▸ THE PROBLEM
The answer must consist of each line below that holds the word "orange", copied as it stands.

========================================

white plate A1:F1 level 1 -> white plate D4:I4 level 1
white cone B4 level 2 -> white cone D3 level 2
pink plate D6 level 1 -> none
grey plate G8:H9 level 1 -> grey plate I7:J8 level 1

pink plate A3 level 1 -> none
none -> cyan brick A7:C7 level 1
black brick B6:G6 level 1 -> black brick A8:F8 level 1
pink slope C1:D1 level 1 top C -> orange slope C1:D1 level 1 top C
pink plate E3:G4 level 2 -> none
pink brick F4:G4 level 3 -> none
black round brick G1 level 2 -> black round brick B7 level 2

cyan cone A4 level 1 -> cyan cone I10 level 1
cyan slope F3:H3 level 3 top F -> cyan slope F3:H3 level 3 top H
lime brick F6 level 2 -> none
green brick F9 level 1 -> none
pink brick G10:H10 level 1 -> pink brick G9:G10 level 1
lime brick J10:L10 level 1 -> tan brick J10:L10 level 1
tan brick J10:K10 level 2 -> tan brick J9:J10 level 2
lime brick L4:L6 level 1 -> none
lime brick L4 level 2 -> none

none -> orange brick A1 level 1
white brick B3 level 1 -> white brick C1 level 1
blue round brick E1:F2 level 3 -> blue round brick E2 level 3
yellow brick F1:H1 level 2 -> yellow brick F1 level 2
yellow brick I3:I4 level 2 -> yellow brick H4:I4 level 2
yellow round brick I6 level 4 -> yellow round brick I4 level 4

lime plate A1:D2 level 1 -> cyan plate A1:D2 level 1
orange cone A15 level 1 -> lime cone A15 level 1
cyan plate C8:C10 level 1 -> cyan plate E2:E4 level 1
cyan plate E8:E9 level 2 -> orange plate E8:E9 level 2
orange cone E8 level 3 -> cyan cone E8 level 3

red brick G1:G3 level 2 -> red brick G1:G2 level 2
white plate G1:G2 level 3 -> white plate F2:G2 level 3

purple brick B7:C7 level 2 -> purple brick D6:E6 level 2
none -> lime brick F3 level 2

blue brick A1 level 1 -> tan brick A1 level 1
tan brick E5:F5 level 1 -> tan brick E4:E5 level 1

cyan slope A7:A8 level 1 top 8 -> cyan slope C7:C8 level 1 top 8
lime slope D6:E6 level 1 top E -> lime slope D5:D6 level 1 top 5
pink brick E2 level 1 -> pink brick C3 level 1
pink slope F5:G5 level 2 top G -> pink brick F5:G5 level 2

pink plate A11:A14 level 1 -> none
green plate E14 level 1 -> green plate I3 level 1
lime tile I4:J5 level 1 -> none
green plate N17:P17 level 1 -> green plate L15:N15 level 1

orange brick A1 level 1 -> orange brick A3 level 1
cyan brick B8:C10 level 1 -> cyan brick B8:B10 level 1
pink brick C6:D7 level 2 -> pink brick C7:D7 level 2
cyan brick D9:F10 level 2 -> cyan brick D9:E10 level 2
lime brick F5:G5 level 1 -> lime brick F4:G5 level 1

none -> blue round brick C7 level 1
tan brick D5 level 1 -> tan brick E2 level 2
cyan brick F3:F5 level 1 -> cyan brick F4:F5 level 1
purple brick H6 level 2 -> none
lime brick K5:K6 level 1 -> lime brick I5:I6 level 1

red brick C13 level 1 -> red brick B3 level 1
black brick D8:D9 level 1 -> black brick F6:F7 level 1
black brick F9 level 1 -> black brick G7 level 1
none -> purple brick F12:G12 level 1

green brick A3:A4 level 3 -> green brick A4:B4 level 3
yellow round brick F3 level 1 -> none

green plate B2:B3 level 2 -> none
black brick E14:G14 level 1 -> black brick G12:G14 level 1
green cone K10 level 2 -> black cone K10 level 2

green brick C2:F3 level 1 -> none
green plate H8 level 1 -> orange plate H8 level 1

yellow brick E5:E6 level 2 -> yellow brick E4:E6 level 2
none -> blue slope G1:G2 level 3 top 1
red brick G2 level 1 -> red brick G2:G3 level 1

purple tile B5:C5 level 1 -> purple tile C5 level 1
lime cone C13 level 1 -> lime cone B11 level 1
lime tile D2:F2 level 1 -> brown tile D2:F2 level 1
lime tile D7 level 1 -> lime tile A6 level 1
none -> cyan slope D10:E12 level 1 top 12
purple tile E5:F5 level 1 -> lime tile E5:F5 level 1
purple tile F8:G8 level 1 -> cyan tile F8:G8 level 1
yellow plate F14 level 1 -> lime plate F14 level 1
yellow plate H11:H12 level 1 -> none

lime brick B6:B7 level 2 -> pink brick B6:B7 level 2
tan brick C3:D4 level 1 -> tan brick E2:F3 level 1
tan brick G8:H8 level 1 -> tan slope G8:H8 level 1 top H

========================================

▸ OUTPUT
pink slope C1:D1 level 1 top C -> orange slope C1:D1 level 1 top C
none -> orange brick A1 level 1
orange cone A15 level 1 -> lime cone A15 level 1
cyan plate E8:E9 level 2 -> orange plate E8:E9 level 2
orange cone E8 level 3 -> cyan cone E8 level 3
orange brick A1 level 1 -> orange brick A3 level 1
green plate H8 level 1 -> orange plate H8 level 1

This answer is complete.